Through the last line of the entries, please copy every line exactly, starting with the one that contains "R10: none -> 30k (+9V, CMP)".

THE RECORDS>

▼

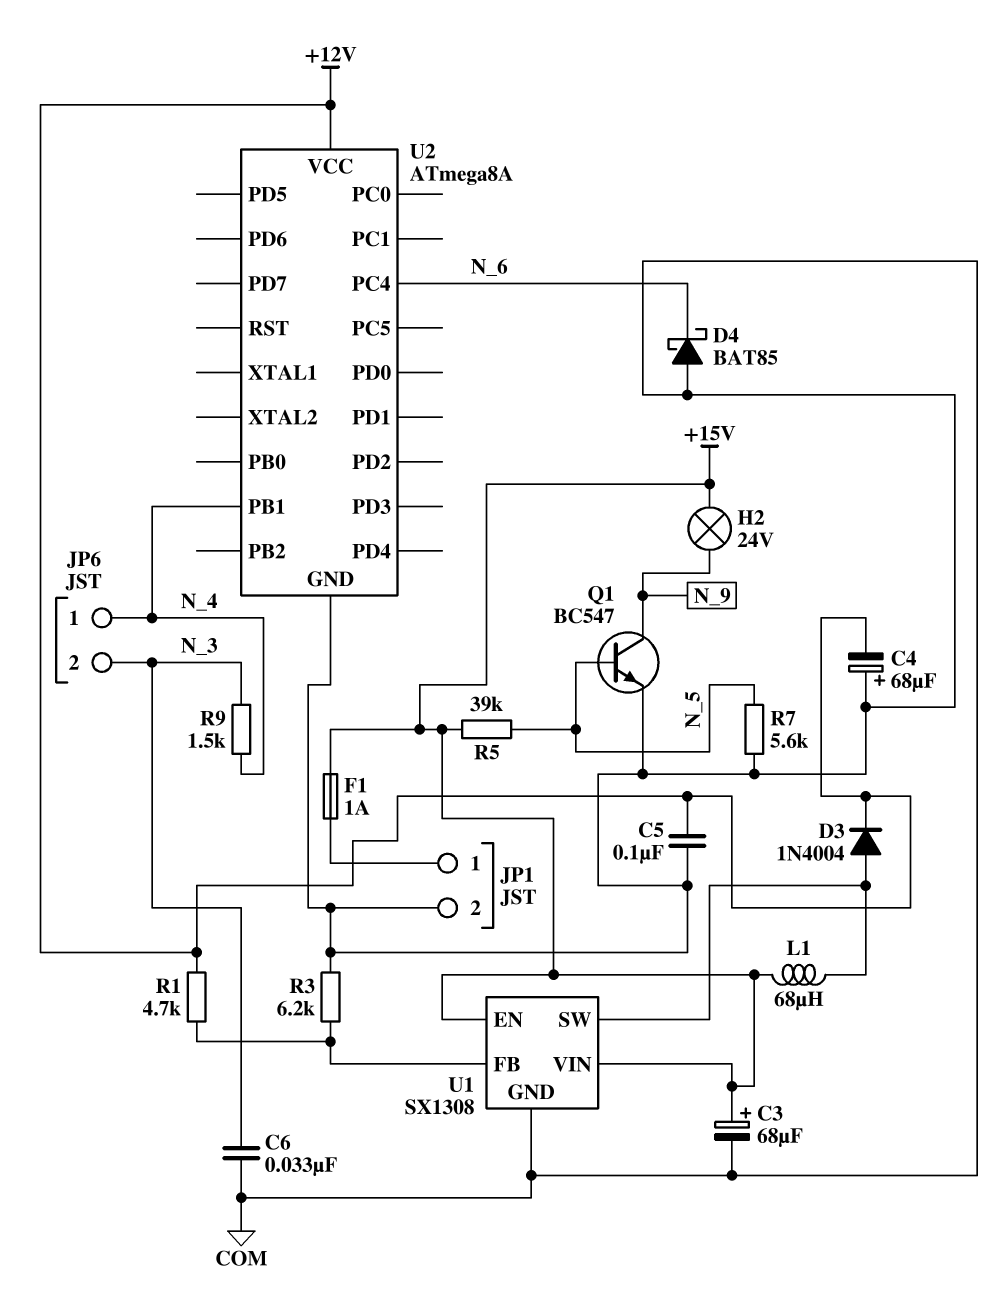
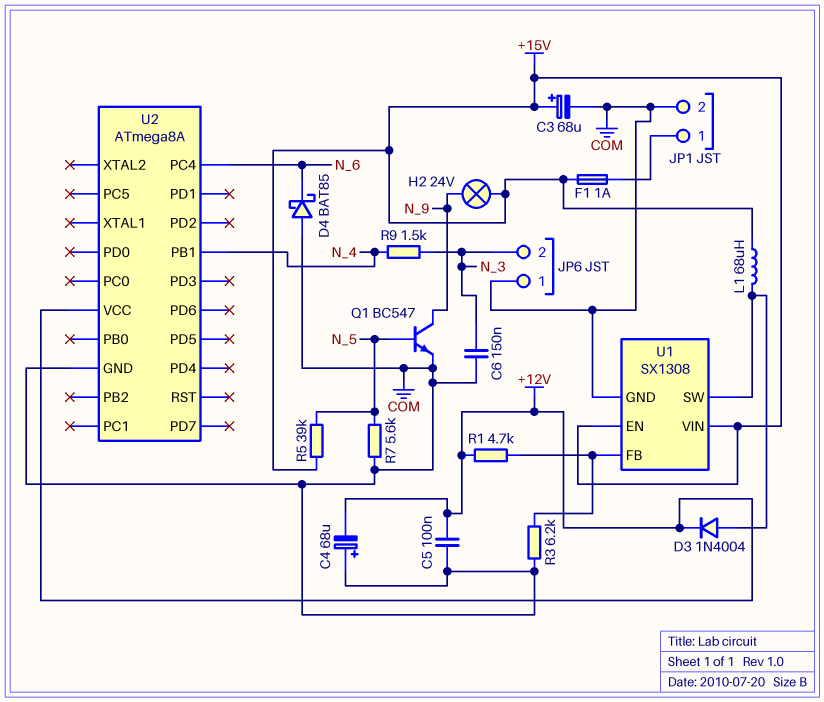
C6: 33nF (COM, N_3) -> 150nF (COM, N_3)
JP6 pin 1: N_4 -> COM

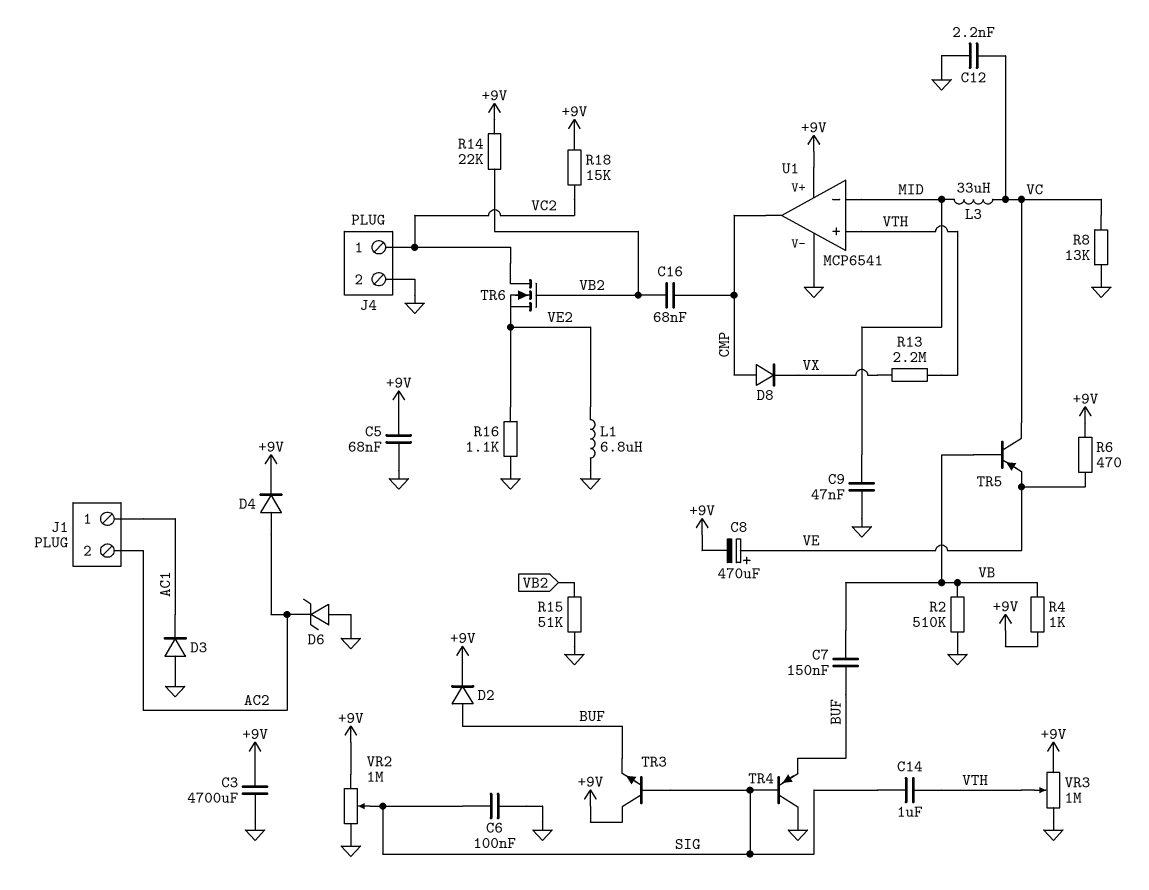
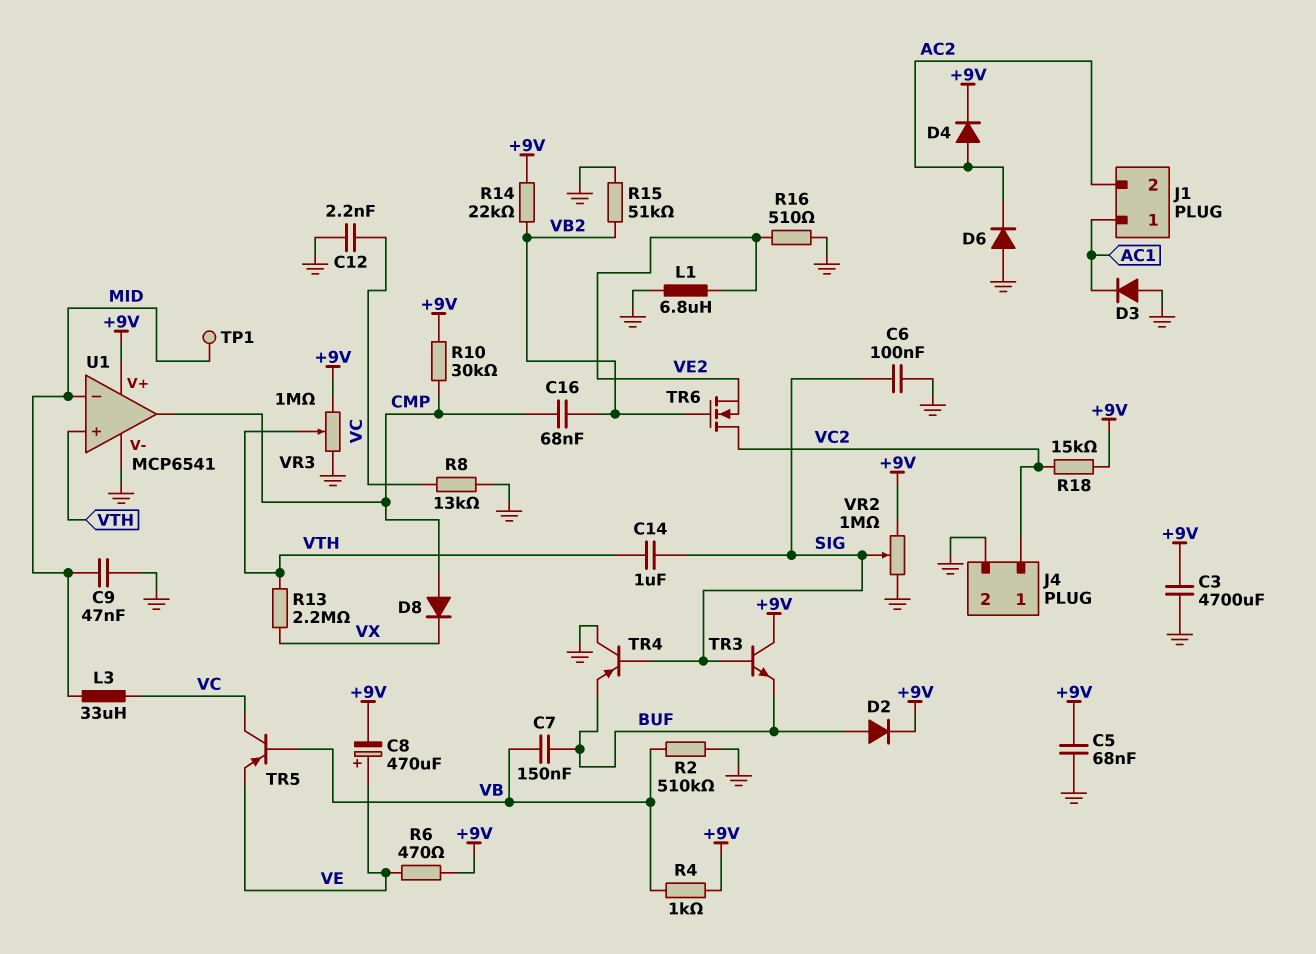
D6: zener (A GND, K AC2) -> diode (A GND, K AC2)
R10: none -> 30k (+9V, CMP)
R16: 1.1k (GND, VE2) -> 510 (GND, VE2)
TP1: none -> test point (MID)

▲

OUTPUT FOR THIS EXERCISE>
R10: none -> 30k (+9V, CMP)
R16: 1.1k (GND, VE2) -> 510 (GND, VE2)
TP1: none -> test point (MID)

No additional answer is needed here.